Directions for this task →
Reproduce the listing below exactly. Pictures do not belong in the copy.
** Opening Excerpted records block **
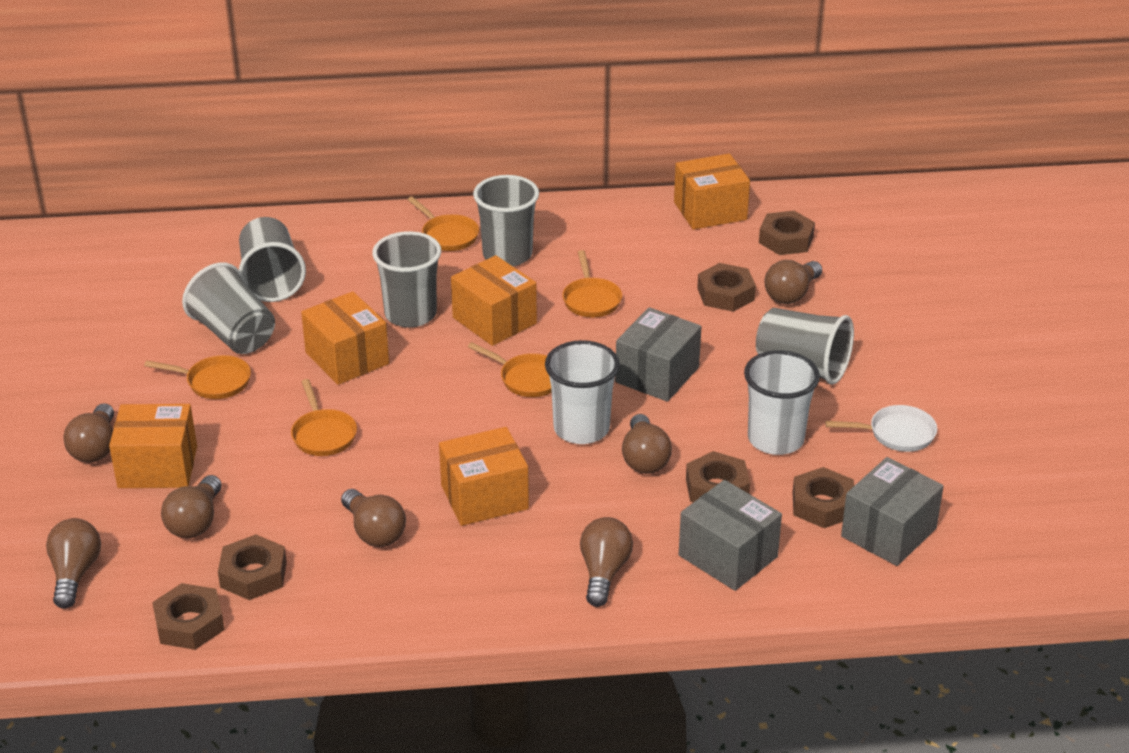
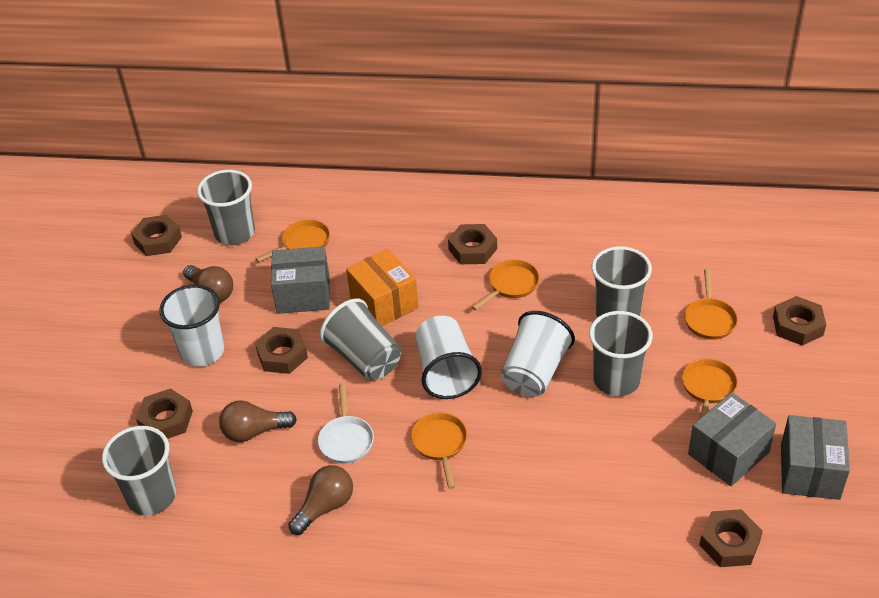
brown light bulb: [46,518,101,609] [64,403,114,463] [161,475,222,539] [341,489,406,547] [580,517,633,607] [622,414,672,474] [764,260,822,304] = 7 -> [183,265,233,303] [219,400,297,442] [288,465,353,535] = 3
orange box: [109,404,197,488] [301,291,389,385] [439,427,529,526] [451,255,537,346] [674,153,750,230] = 5 -> [346,248,418,326] = 1
white cup: [545,340,620,444] [744,350,820,455] = 2 -> [159,285,224,367] [416,316,482,399] [501,311,575,397] = 3

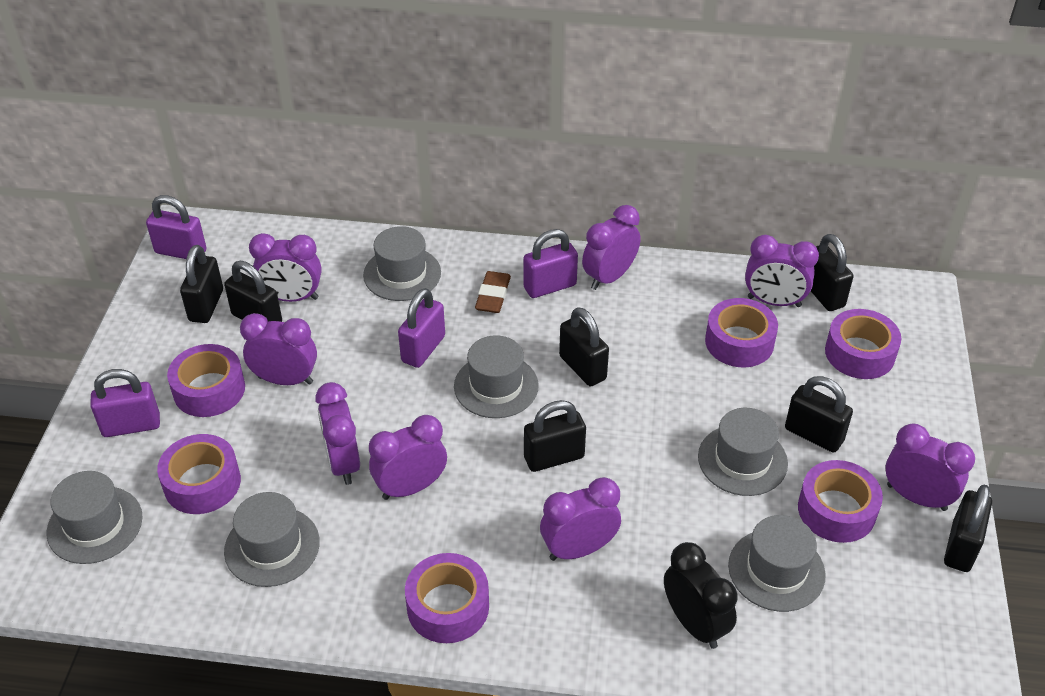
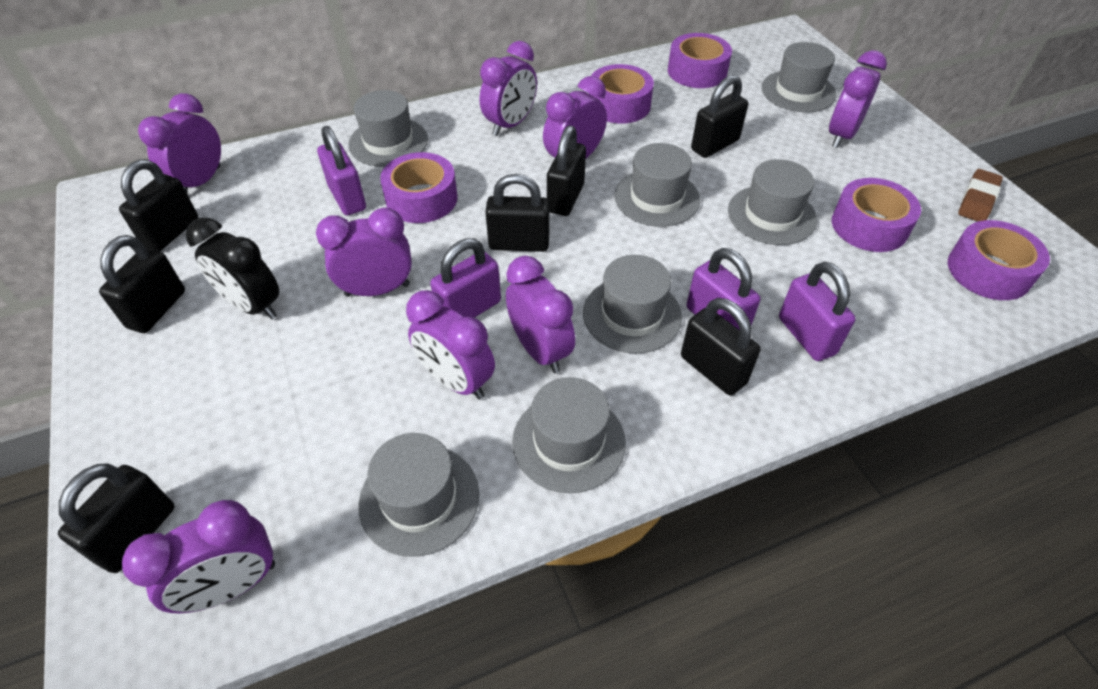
grey hat: [47,471,143,564] [224,492,320,587] [363,226,441,301] [454,335,539,418] [698,408,788,496] [728,515,826,612] = 6 -> [348,90,428,167] [358,433,479,557] [512,377,626,493] [583,255,682,354] [614,143,700,227] [728,159,817,245] [762,42,836,112] = 7
purple tape: [157,434,241,514] [167,344,245,417] [405,553,489,643] [705,298,778,367] [798,460,883,543] [825,309,901,379] = 6 -> [380,152,458,223] [589,64,654,124] [668,33,732,88] [832,178,921,252] [948,220,1050,300] = 5

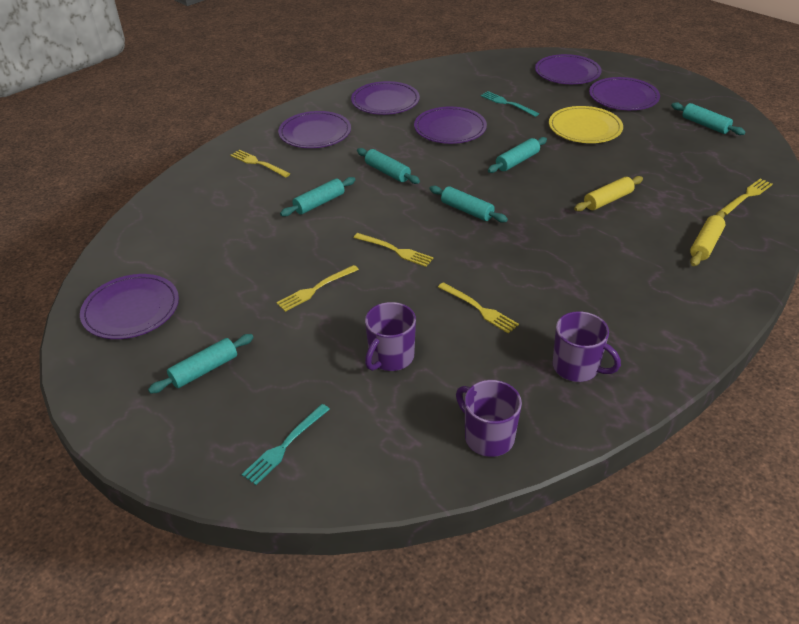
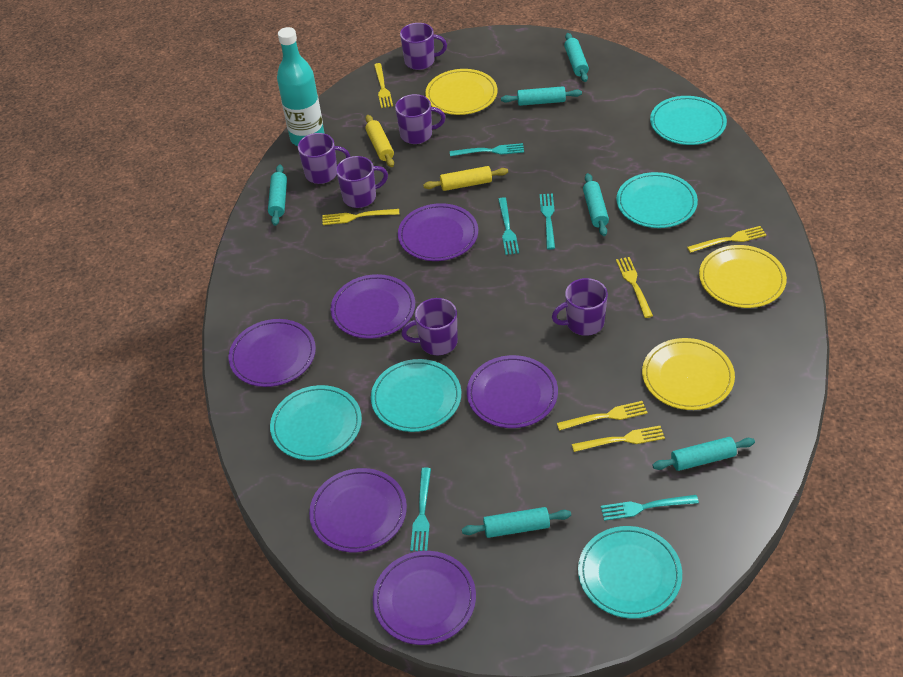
purple mug: [365,302,416,371] [456,380,522,457] [553,311,621,382] = 3 -> [298,133,350,184] [336,156,388,208] [395,94,445,144] [400,23,447,70] [401,298,458,355] [552,278,608,336] = 6
turquoise bottle: none = 0 -> [277,27,325,146] = 1
turquoise fork: [242,404,330,485] [480,91,539,117] = 2 -> [410,468,431,551] [450,143,524,156] [498,197,519,255] [540,194,555,250] [601,495,699,521] = 5
turquoise plate: none = 0 -> [270,385,362,460] [371,359,461,432] [578,526,682,618] [616,172,698,228] [650,96,727,145] = 5
yellow fork: [230,150,290,178] [276,265,359,312] [353,233,434,267] [438,282,519,334] [720,178,773,215] = 5 -> [322,209,399,225] [374,63,393,108] [557,401,648,431] [572,426,665,452] [616,257,653,318] [687,226,767,253] = 6
yellow plate: [549,106,623,143] = 1 -> [425,69,498,115] [642,338,735,410] [699,245,787,308] = 3

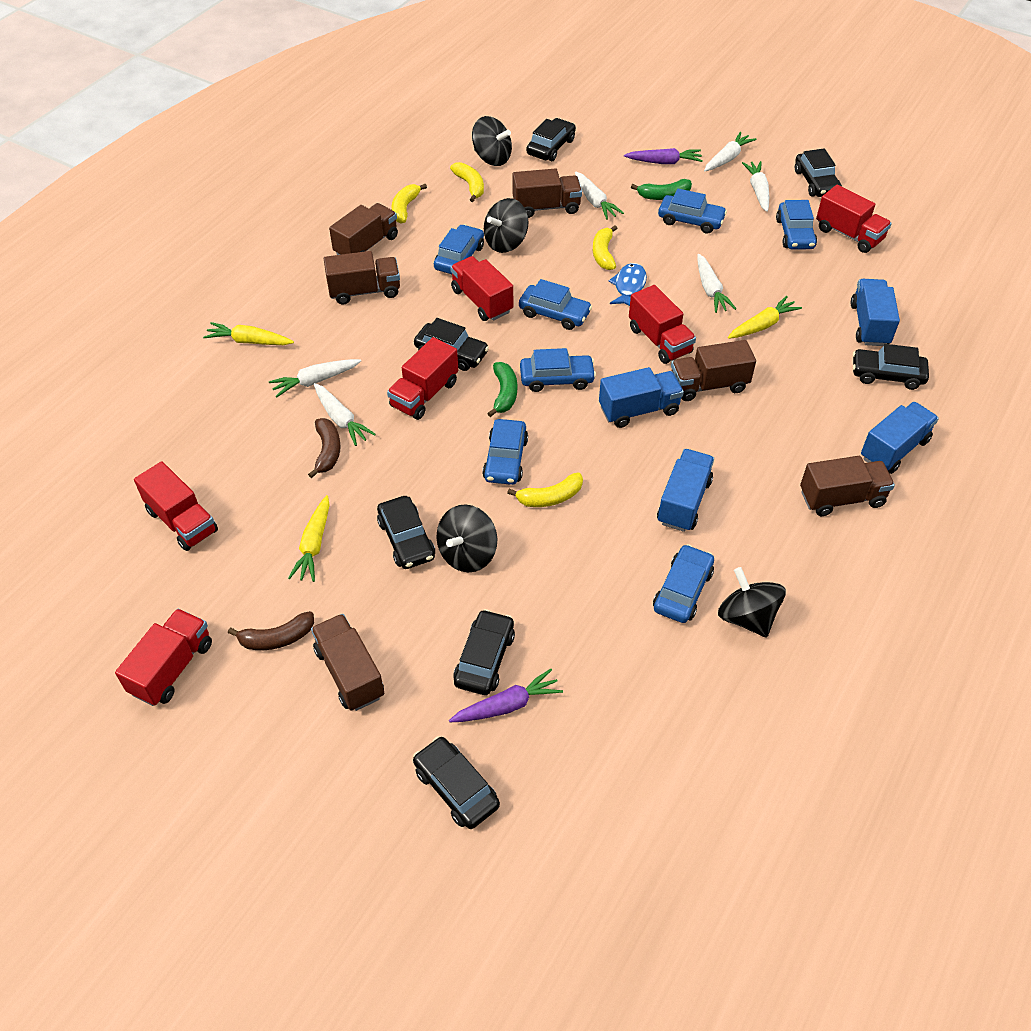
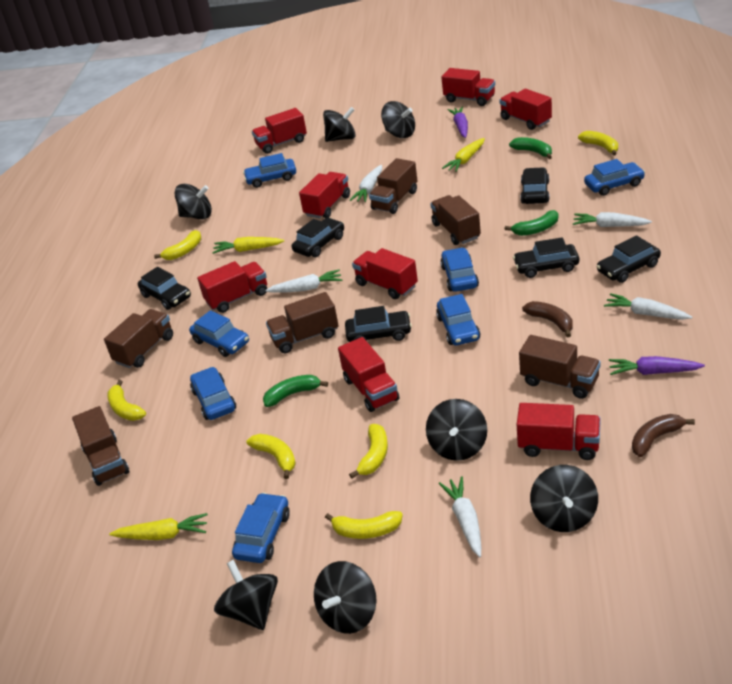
black car: [377,496,435,569] [413,736,500,829] [414,318,489,371] [453,609,515,695] [526,118,576,161] [795,148,842,197] [853,344,929,390] = 7 -> [138,267,191,310] [292,218,344,257] [345,306,412,342] [513,237,579,278] [520,167,550,204] [596,235,661,283] = 6
black spinning top: [437,505,497,572] [472,116,512,166] [484,198,529,253] [718,567,786,638] = 4 -> [174,184,212,219] [214,560,278,630] [314,561,377,634] [323,107,356,142] [381,101,415,138] [426,399,487,461] [530,465,598,532] = 7
blue fish: [608,263,647,306] = 1 -> none = 0
blue truck: [599,367,684,428] [657,449,714,532] [851,279,900,346] [861,402,939,474] = 4 -> none = 0
green banana: [487,362,517,417] [631,179,692,200] = 2 -> [263,375,328,407] [504,210,558,236] [509,137,552,159] = 3
red truck: [115,609,212,706] [134,461,218,551] [387,337,458,420] [450,256,513,321] [629,285,696,364] [816,185,892,253] = 6 -> [197,261,267,313] [252,108,307,154] [299,172,350,219] [338,337,399,412] [352,248,418,299] [441,68,495,106] [499,89,552,130] [517,403,601,460] = 8
white carrot: [269,359,361,397] [314,383,376,446] [575,171,624,220] [697,254,736,313] [704,132,756,171] [742,161,769,212] = 6 -> [265,269,342,293] [350,165,382,202] [439,476,481,557] [573,212,652,227] [604,293,692,320] = 5
yellow banana: [391,184,427,224] [450,162,484,202] [507,473,583,507] [593,225,618,270] = 4 -> [107,380,146,421] [154,230,201,260] [247,434,296,479] [325,511,403,539] [349,424,388,479] [578,131,618,156] = 6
** Closing Excerpted records block **
Answer area →
brown light bulb: [46,518,101,609] [64,403,114,463] [161,475,222,539] [341,489,406,547] [580,517,633,607] [622,414,672,474] [764,260,822,304] = 7 -> [183,265,233,303] [219,400,297,442] [288,465,353,535] = 3
orange box: [109,404,197,488] [301,291,389,385] [439,427,529,526] [451,255,537,346] [674,153,750,230] = 5 -> [346,248,418,326] = 1
white cup: [545,340,620,444] [744,350,820,455] = 2 -> [159,285,224,367] [416,316,482,399] [501,311,575,397] = 3

grey hat: [47,471,143,564] [224,492,320,587] [363,226,441,301] [454,335,539,418] [698,408,788,496] [728,515,826,612] = 6 -> [348,90,428,167] [358,433,479,557] [512,377,626,493] [583,255,682,354] [614,143,700,227] [728,159,817,245] [762,42,836,112] = 7
purple tape: [157,434,241,514] [167,344,245,417] [405,553,489,643] [705,298,778,367] [798,460,883,543] [825,309,901,379] = 6 -> [380,152,458,223] [589,64,654,124] [668,33,732,88] [832,178,921,252] [948,220,1050,300] = 5

purple mug: [365,302,416,371] [456,380,522,457] [553,311,621,382] = 3 -> [298,133,350,184] [336,156,388,208] [395,94,445,144] [400,23,447,70] [401,298,458,355] [552,278,608,336] = 6
turquoise bottle: none = 0 -> [277,27,325,146] = 1
turquoise fork: [242,404,330,485] [480,91,539,117] = 2 -> [410,468,431,551] [450,143,524,156] [498,197,519,255] [540,194,555,250] [601,495,699,521] = 5
turquoise plate: none = 0 -> [270,385,362,460] [371,359,461,432] [578,526,682,618] [616,172,698,228] [650,96,727,145] = 5
yellow fork: [230,150,290,178] [276,265,359,312] [353,233,434,267] [438,282,519,334] [720,178,773,215] = 5 -> [322,209,399,225] [374,63,393,108] [557,401,648,431] [572,426,665,452] [616,257,653,318] [687,226,767,253] = 6
yellow plate: [549,106,623,143] = 1 -> [425,69,498,115] [642,338,735,410] [699,245,787,308] = 3

black car: [377,496,435,569] [413,736,500,829] [414,318,489,371] [453,609,515,695] [526,118,576,161] [795,148,842,197] [853,344,929,390] = 7 -> [138,267,191,310] [292,218,344,257] [345,306,412,342] [513,237,579,278] [520,167,550,204] [596,235,661,283] = 6
black spinning top: [437,505,497,572] [472,116,512,166] [484,198,529,253] [718,567,786,638] = 4 -> [174,184,212,219] [214,560,278,630] [314,561,377,634] [323,107,356,142] [381,101,415,138] [426,399,487,461] [530,465,598,532] = 7
blue fish: [608,263,647,306] = 1 -> none = 0
blue truck: [599,367,684,428] [657,449,714,532] [851,279,900,346] [861,402,939,474] = 4 -> none = 0
green banana: [487,362,517,417] [631,179,692,200] = 2 -> [263,375,328,407] [504,210,558,236] [509,137,552,159] = 3
red truck: [115,609,212,706] [134,461,218,551] [387,337,458,420] [450,256,513,321] [629,285,696,364] [816,185,892,253] = 6 -> [197,261,267,313] [252,108,307,154] [299,172,350,219] [338,337,399,412] [352,248,418,299] [441,68,495,106] [499,89,552,130] [517,403,601,460] = 8
white carrot: [269,359,361,397] [314,383,376,446] [575,171,624,220] [697,254,736,313] [704,132,756,171] [742,161,769,212] = 6 -> [265,269,342,293] [350,165,382,202] [439,476,481,557] [573,212,652,227] [604,293,692,320] = 5
yellow banana: [391,184,427,224] [450,162,484,202] [507,473,583,507] [593,225,618,270] = 4 -> [107,380,146,421] [154,230,201,260] [247,434,296,479] [325,511,403,539] [349,424,388,479] [578,131,618,156] = 6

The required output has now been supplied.